* DATA SEGMENT *
"""

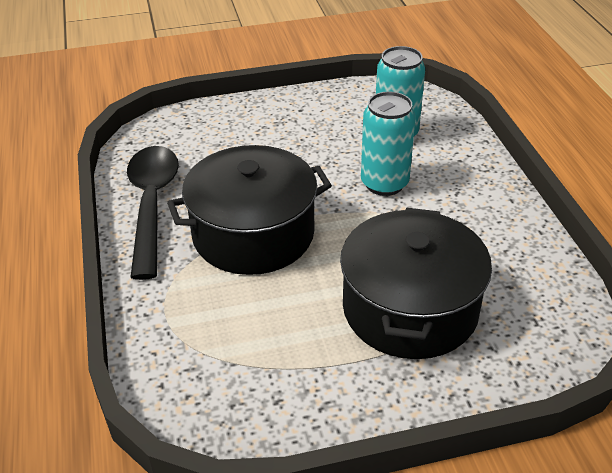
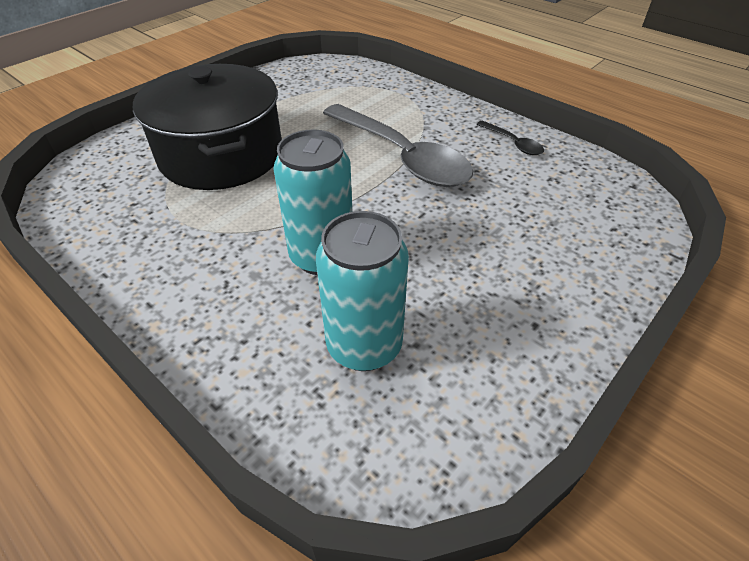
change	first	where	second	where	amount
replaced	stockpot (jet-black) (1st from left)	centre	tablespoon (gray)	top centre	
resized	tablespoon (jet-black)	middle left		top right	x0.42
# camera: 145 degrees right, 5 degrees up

"""

* WORK REQUEST *
Print the data again word for word, pictures excluded.

* RESPONSE TO THIS TASK *
change	first	where	second	where	amount
replaced	stockpot (jet-black) (1st from left)	centre	tablespoon (gray)	top centre	
resized	tablespoon (jet-black)	middle left		top right	x0.42
# camera: 145 degrees right, 5 degrees up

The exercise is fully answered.